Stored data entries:

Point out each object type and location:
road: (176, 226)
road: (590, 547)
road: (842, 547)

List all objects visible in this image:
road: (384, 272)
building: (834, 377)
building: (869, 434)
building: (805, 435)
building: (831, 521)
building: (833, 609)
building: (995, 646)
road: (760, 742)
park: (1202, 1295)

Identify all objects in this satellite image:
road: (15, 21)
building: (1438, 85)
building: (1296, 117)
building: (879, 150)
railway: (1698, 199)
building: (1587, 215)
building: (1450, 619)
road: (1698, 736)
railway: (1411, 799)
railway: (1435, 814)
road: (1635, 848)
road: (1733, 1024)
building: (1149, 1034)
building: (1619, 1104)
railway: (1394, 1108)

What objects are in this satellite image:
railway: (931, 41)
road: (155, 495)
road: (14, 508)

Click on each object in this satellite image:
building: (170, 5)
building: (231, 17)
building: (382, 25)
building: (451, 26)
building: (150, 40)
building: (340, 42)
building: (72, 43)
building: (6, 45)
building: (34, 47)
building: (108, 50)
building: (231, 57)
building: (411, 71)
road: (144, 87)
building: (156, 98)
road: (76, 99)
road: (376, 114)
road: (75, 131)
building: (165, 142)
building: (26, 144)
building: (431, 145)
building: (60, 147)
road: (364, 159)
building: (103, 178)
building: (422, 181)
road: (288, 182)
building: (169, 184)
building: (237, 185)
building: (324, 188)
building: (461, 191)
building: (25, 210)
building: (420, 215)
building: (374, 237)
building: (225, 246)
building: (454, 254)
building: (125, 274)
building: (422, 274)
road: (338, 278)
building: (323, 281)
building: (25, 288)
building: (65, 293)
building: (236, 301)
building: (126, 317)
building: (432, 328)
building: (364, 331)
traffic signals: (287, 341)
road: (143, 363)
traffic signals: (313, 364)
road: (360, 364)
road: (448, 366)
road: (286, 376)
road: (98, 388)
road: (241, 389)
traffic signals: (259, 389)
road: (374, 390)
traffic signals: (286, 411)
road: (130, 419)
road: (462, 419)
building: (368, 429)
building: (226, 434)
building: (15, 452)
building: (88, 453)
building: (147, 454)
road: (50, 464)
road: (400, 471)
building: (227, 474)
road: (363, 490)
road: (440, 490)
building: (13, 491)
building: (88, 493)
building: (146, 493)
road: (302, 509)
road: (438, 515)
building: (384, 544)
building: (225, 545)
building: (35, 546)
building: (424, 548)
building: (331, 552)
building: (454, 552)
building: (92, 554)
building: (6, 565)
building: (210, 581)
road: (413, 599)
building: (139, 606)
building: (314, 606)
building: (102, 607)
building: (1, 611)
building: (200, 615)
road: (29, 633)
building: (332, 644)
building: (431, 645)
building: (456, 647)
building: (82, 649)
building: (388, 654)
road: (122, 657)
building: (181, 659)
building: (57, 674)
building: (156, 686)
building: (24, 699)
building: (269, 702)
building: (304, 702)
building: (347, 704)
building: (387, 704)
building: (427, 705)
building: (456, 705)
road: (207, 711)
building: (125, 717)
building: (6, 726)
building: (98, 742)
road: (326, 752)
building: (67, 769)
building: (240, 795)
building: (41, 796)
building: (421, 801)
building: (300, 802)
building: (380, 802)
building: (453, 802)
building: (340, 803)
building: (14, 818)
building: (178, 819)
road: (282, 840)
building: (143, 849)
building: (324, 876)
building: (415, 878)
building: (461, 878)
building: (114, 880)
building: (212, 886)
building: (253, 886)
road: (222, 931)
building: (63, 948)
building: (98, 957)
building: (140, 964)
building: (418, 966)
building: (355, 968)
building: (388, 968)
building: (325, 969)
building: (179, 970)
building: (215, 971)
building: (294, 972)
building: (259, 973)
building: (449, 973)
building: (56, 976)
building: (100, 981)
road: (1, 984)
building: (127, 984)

▶ **TO-DO ITEM**:
Among the records, find every line with the word "satellite" and copy it.

▶ **SOLUTION TO THIS TASK**:
Identify all objects in this satellite image:
What objects are in this satellite image:
Click on each object in this satellite image:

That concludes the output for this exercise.